··· RECORDS FOR PROCESSING ···

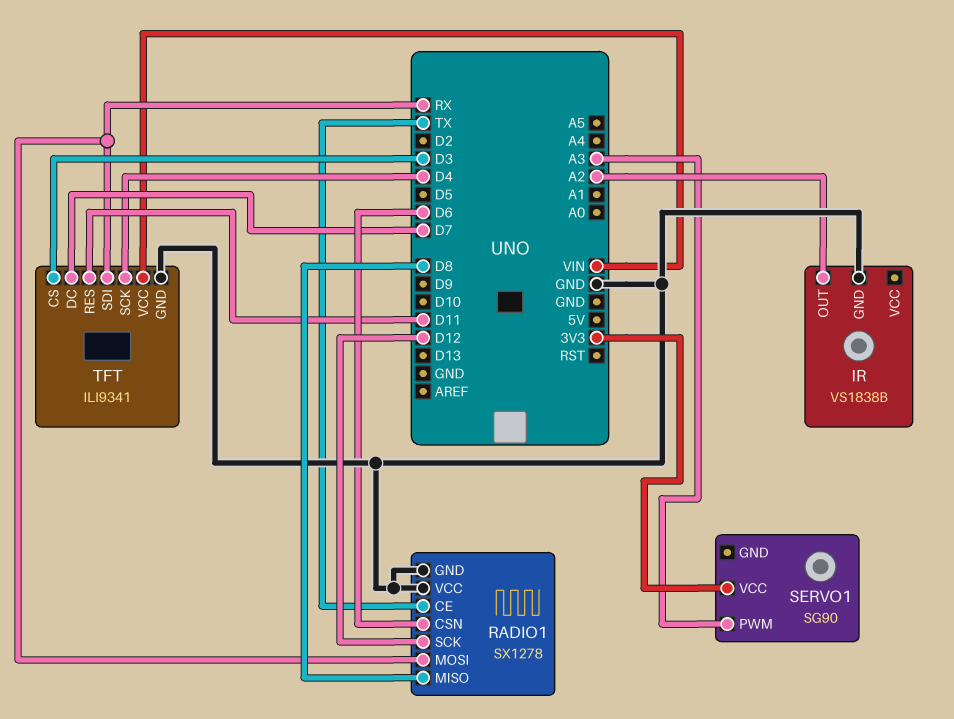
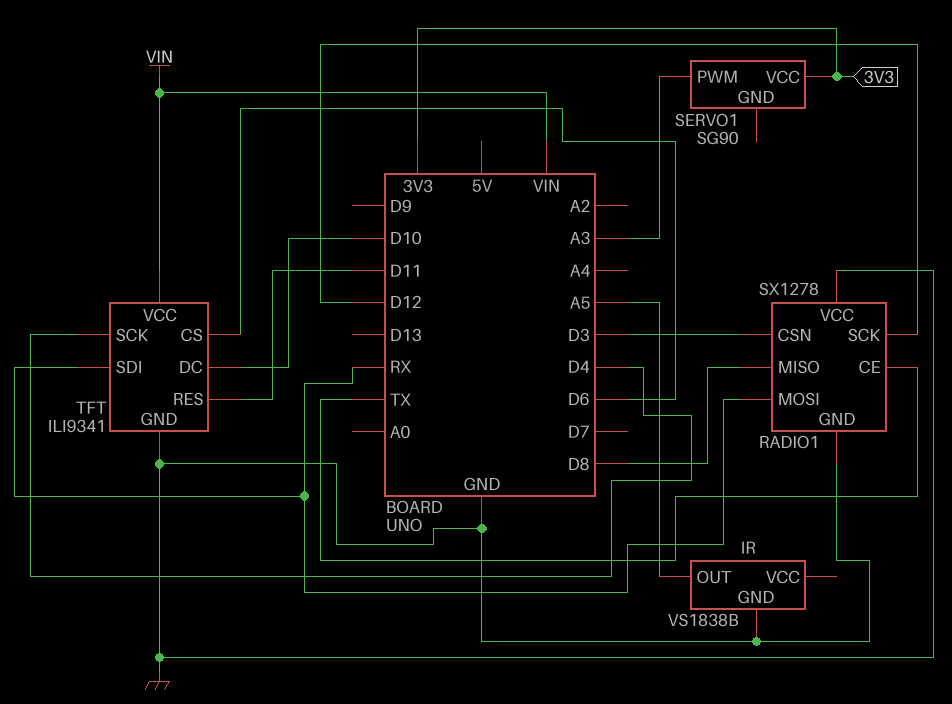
IR pin OUT: A2 -> A5
RADIO1 pin CSN: D6 -> D3
TFT pin CS: D3 -> D6
TFT pin DC: D7 -> D10

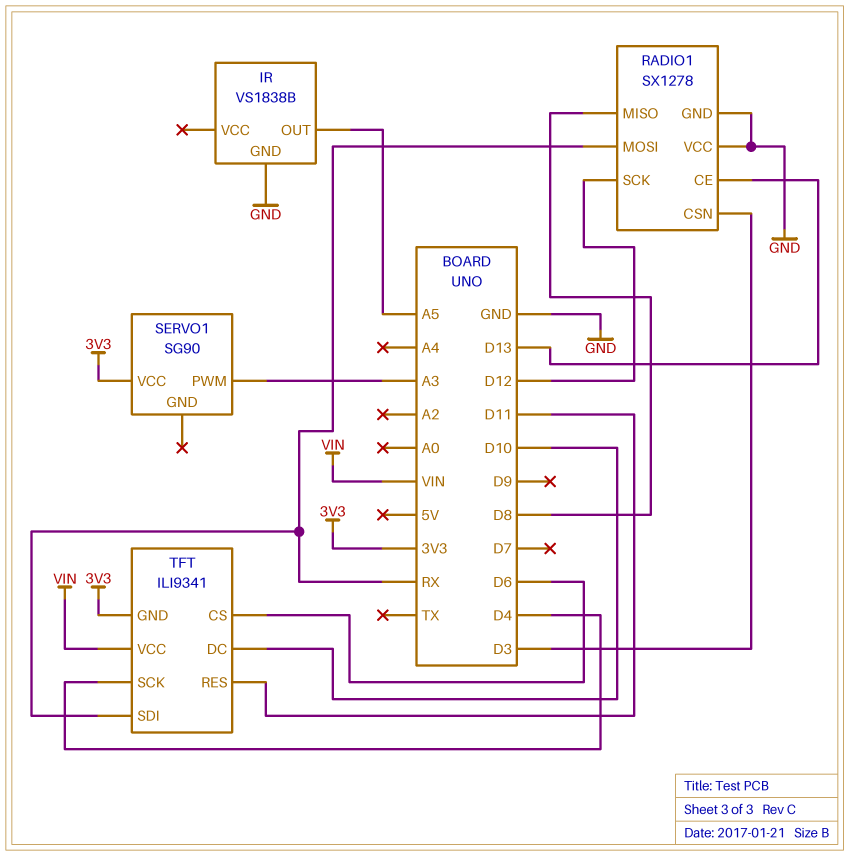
RADIO1 pin CE: TX -> D13
TFT pin GND: GND -> 3V3

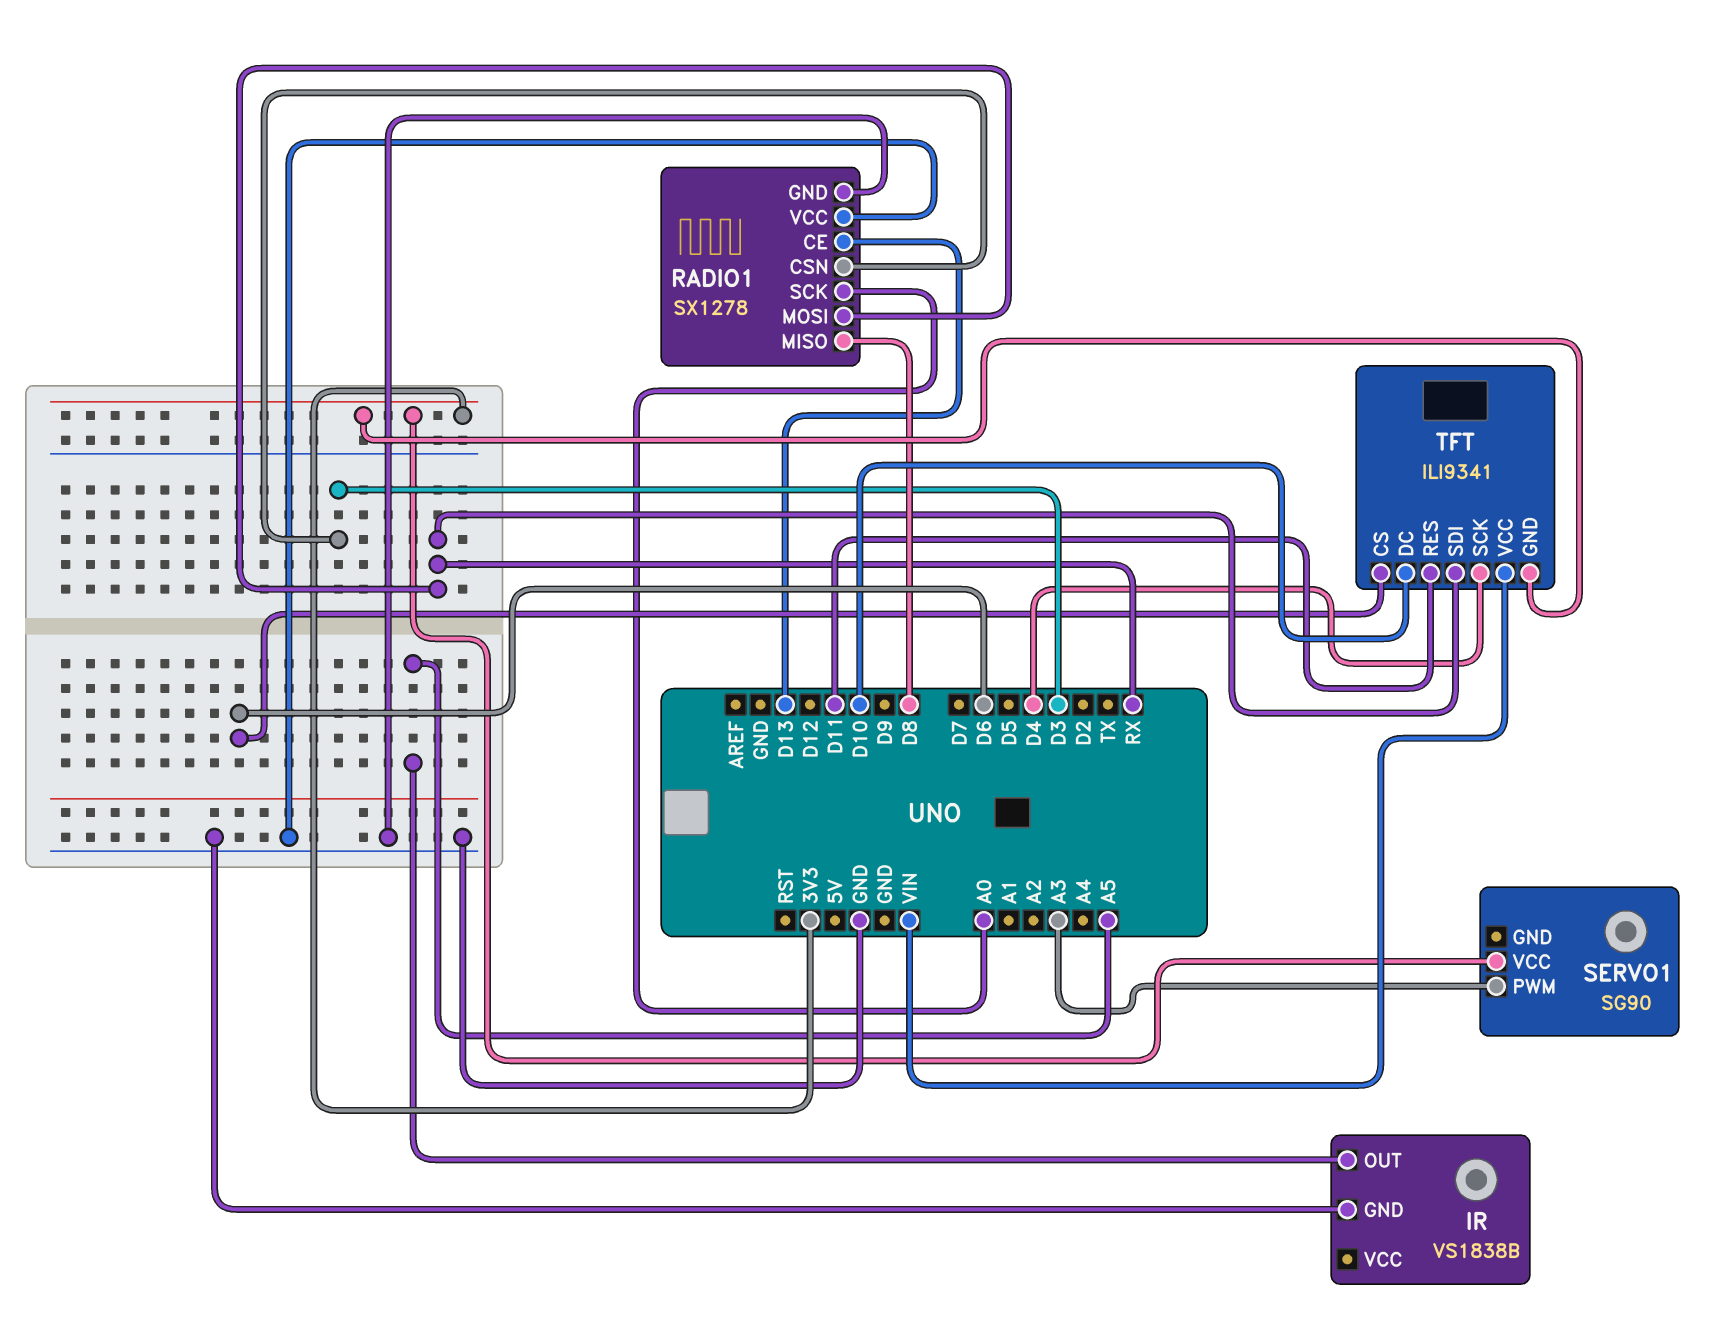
RADIO1 pin SCK: D12 -> A0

···

| PROMPT |
Exactly as they appear, repeat the lines from the one containing "RADIO1 pin CSN: D6 -> D3" through the last line of the entries, counting both ends. Pictures stay out.

| ANSWER BOX |
RADIO1 pin CSN: D6 -> D3
TFT pin CS: D3 -> D6
TFT pin DC: D7 -> D10

RADIO1 pin CE: TX -> D13
TFT pin GND: GND -> 3V3

RADIO1 pin SCK: D12 -> A0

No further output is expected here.